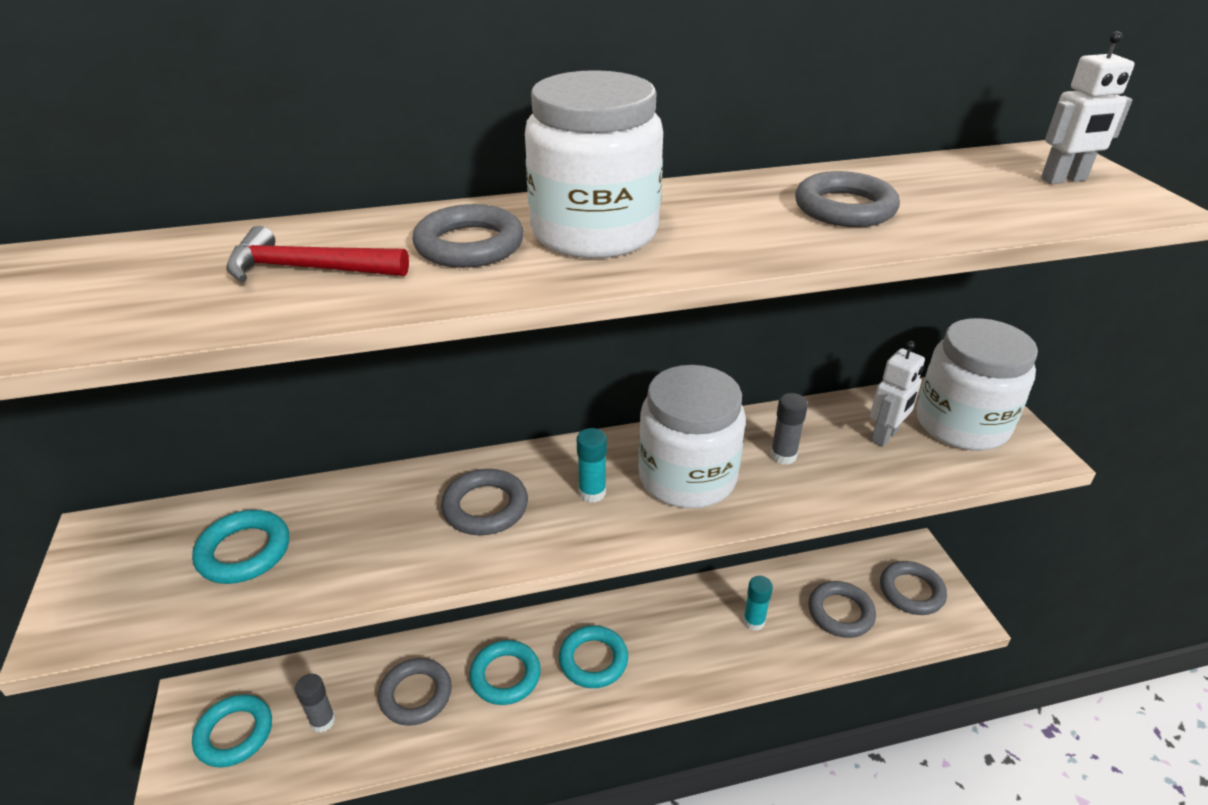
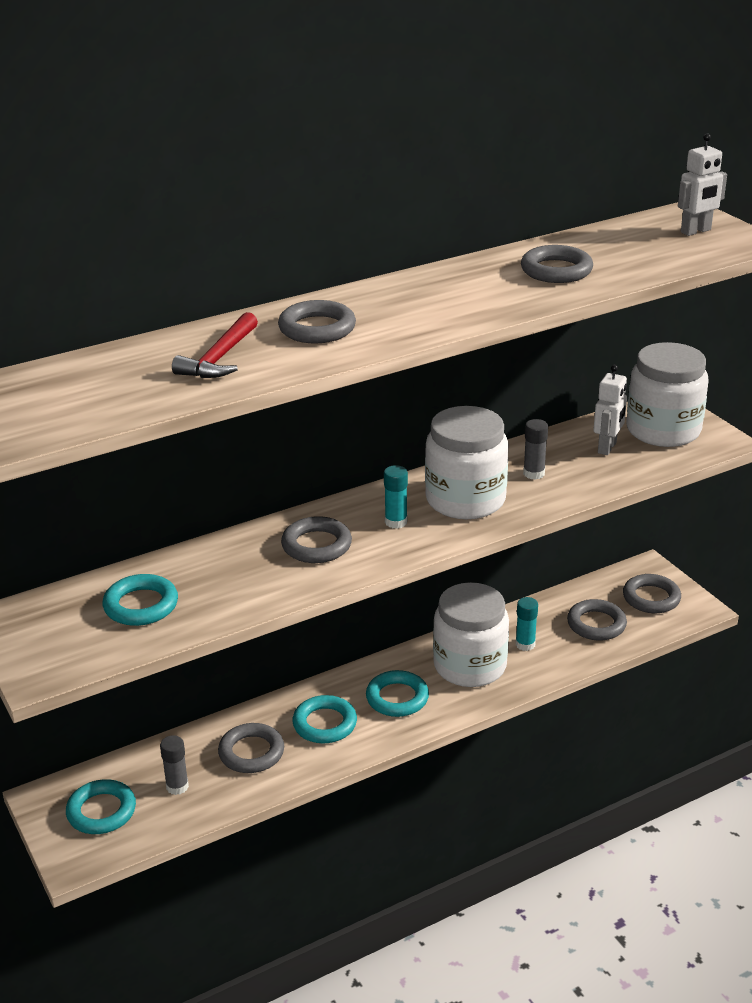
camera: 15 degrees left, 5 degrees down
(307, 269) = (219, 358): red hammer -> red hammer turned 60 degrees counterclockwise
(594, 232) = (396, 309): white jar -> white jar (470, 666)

--

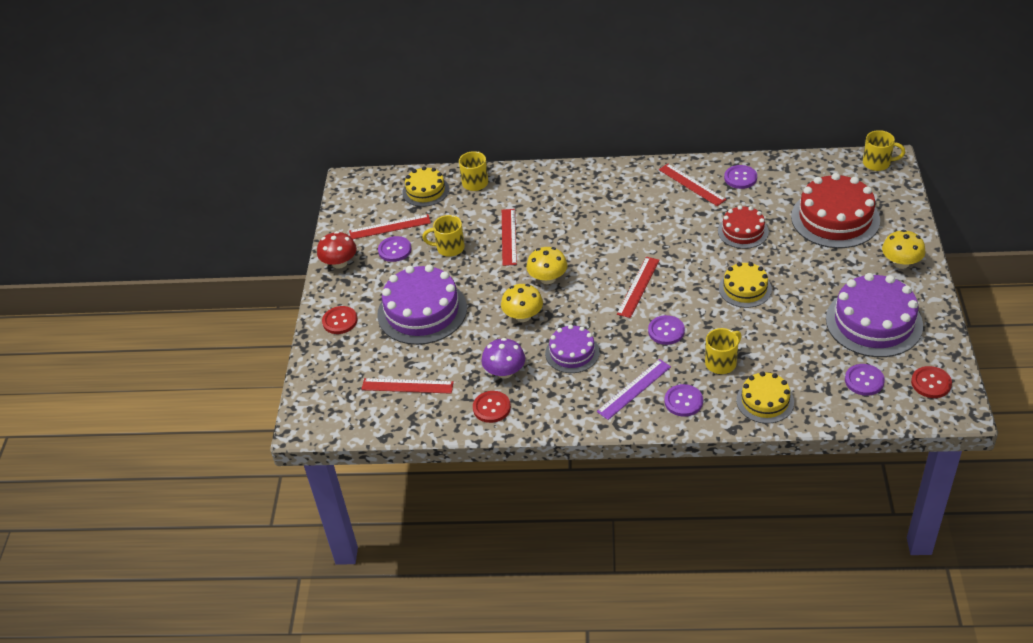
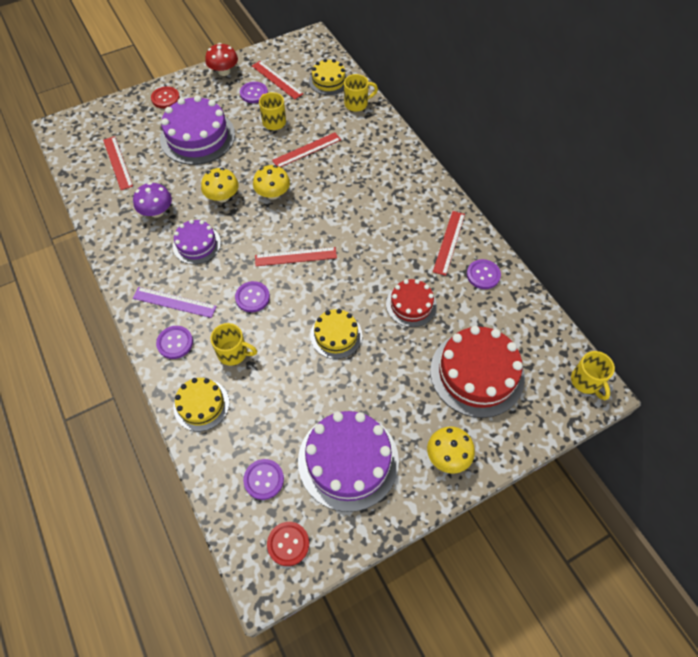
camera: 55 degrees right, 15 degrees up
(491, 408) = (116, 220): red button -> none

--

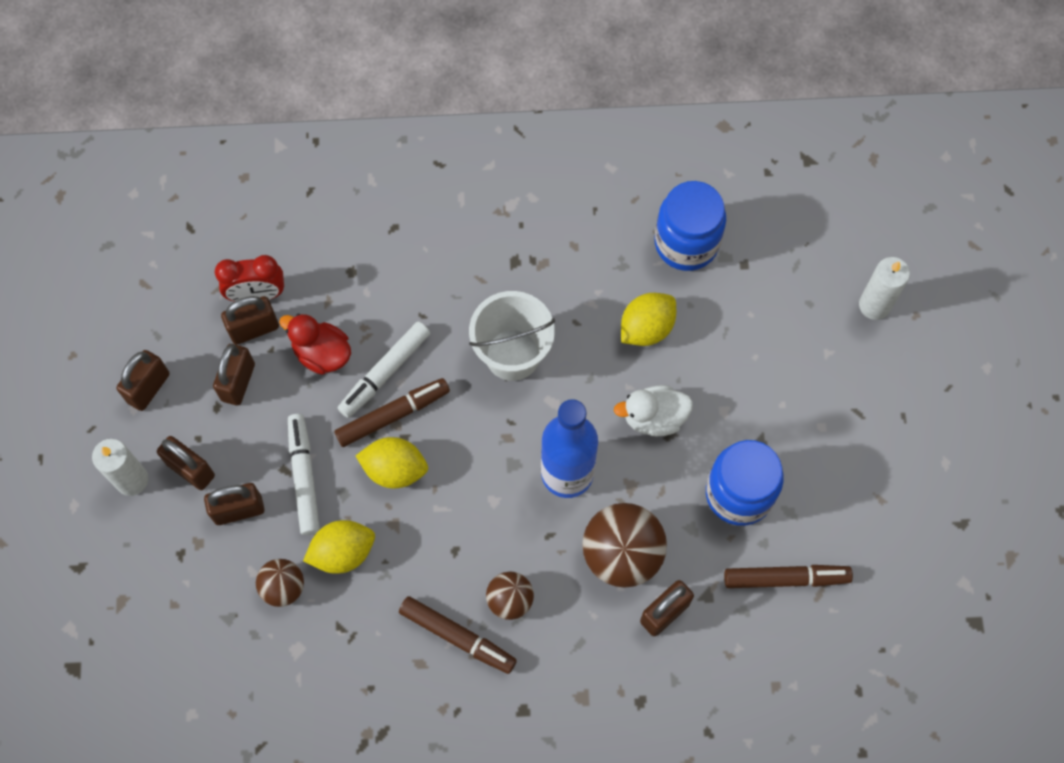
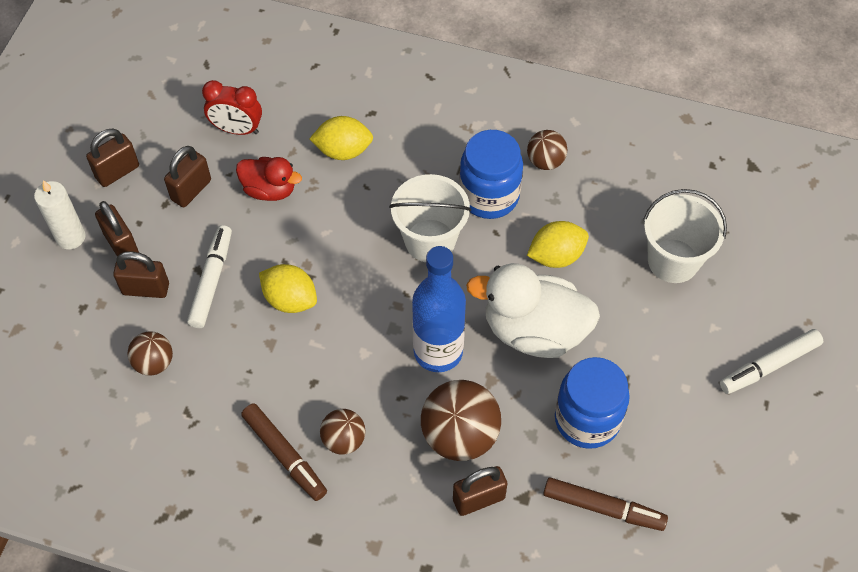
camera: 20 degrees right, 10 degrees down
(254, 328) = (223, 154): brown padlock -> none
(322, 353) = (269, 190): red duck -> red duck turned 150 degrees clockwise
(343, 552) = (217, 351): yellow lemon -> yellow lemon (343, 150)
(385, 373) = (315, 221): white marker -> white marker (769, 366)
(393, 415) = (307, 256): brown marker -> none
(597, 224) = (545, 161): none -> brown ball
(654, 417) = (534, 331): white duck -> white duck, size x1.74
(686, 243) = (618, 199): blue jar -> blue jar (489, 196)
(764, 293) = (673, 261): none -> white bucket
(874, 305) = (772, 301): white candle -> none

Work to be completed
Return, unchanged, the run of lines above that opens with the line containing "camera: 55 degrees right, 15 degrees up" and closes with the line containing "(491, 408) = (116, 220): red button -> none". Include both.

Response to this task
camera: 55 degrees right, 15 degrees up
(491, 408) = (116, 220): red button -> none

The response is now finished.